▸ Exercise directions:
Retype all of the lines below with no changes.

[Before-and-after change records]

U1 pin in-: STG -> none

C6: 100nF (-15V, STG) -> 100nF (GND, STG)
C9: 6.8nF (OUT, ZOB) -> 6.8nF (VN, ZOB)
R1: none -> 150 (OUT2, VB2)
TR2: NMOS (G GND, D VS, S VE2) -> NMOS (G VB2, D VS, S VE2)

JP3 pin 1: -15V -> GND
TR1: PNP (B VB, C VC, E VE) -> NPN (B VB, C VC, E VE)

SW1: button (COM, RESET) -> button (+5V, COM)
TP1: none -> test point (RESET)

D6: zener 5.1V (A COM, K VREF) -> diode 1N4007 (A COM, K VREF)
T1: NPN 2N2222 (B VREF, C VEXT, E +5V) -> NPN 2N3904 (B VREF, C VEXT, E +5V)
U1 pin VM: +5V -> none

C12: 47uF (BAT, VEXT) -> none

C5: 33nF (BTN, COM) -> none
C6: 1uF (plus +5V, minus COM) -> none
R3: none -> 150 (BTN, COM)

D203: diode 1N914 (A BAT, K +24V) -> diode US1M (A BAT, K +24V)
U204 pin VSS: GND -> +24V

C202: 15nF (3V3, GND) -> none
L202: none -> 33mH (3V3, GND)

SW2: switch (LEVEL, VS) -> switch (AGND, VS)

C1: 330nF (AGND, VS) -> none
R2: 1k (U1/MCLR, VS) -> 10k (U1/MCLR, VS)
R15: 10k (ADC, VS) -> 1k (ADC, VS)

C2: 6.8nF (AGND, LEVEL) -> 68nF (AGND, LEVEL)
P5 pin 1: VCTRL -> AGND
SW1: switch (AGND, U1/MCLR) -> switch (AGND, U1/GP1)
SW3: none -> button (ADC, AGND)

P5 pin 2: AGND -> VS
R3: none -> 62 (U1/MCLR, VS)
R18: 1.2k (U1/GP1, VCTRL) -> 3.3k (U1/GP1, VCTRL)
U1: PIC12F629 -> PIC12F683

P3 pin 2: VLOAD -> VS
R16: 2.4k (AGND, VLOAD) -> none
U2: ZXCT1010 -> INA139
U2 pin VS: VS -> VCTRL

▸ Output for this exercise:
U1 pin in-: STG -> none

C6: 100nF (-15V, STG) -> 100nF (GND, STG)
C9: 6.8nF (OUT, ZOB) -> 6.8nF (VN, ZOB)
R1: none -> 150 (OUT2, VB2)
TR2: NMOS (G GND, D VS, S VE2) -> NMOS (G VB2, D VS, S VE2)

JP3 pin 1: -15V -> GND
TR1: PNP (B VB, C VC, E VE) -> NPN (B VB, C VC, E VE)

SW1: button (COM, RESET) -> button (+5V, COM)
TP1: none -> test point (RESET)

D6: zener 5.1V (A COM, K VREF) -> diode 1N4007 (A COM, K VREF)
T1: NPN 2N2222 (B VREF, C VEXT, E +5V) -> NPN 2N3904 (B VREF, C VEXT, E +5V)
U1 pin VM: +5V -> none

C12: 47uF (BAT, VEXT) -> none

C5: 33nF (BTN, COM) -> none
C6: 1uF (plus +5V, minus COM) -> none
R3: none -> 150 (BTN, COM)

D203: diode 1N914 (A BAT, K +24V) -> diode US1M (A BAT, K +24V)
U204 pin VSS: GND -> +24V

C202: 15nF (3V3, GND) -> none
L202: none -> 33mH (3V3, GND)

SW2: switch (LEVEL, VS) -> switch (AGND, VS)

C1: 330nF (AGND, VS) -> none
R2: 1k (U1/MCLR, VS) -> 10k (U1/MCLR, VS)
R15: 10k (ADC, VS) -> 1k (ADC, VS)

C2: 6.8nF (AGND, LEVEL) -> 68nF (AGND, LEVEL)
P5 pin 1: VCTRL -> AGND
SW1: switch (AGND, U1/MCLR) -> switch (AGND, U1/GP1)
SW3: none -> button (ADC, AGND)

P5 pin 2: AGND -> VS
R3: none -> 62 (U1/MCLR, VS)
R18: 1.2k (U1/GP1, VCTRL) -> 3.3k (U1/GP1, VCTRL)
U1: PIC12F629 -> PIC12F683

P3 pin 2: VLOAD -> VS
R16: 2.4k (AGND, VLOAD) -> none
U2: ZXCT1010 -> INA139
U2 pin VS: VS -> VCTRL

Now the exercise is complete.